• _TASK TO CARRY OUT_
The reply has to be a number alone, equal to how many lines in the entries below hold the string "spinning".

-------

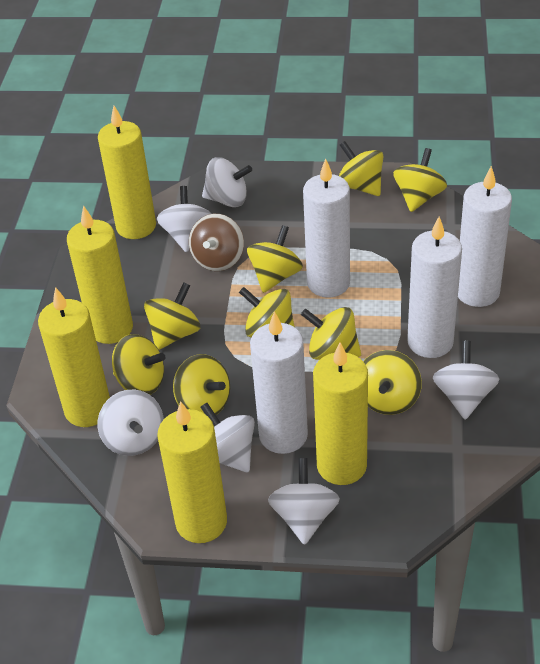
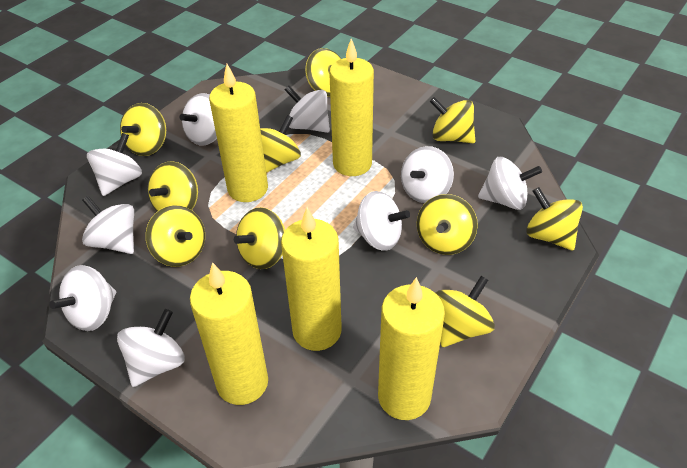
brown spinning top: 1 -> 0
white candle: 4 -> 0
white spinning top: 6 -> 9
yellow spinning top: 9 -> 10

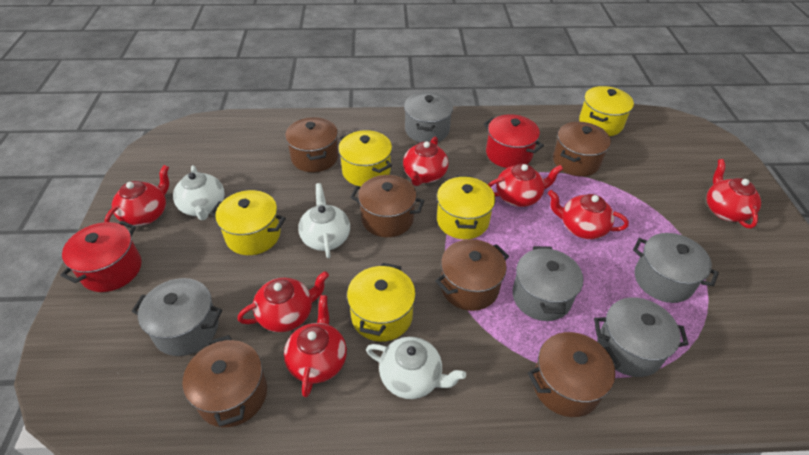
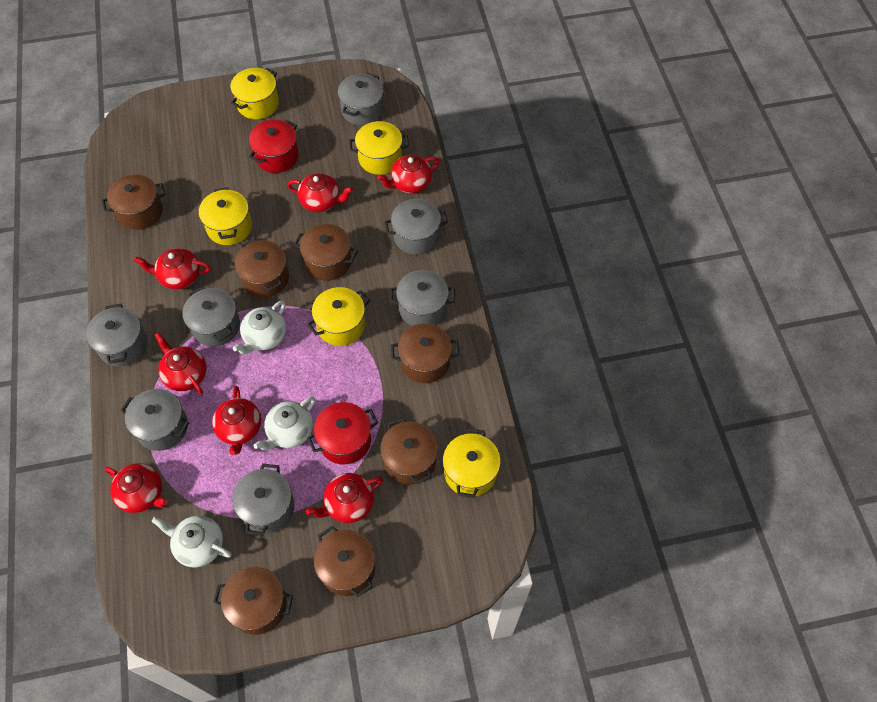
brown pot: 6 -> 7
grey pot: 5 -> 7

-------

• _FINISHED EXERCISE_
3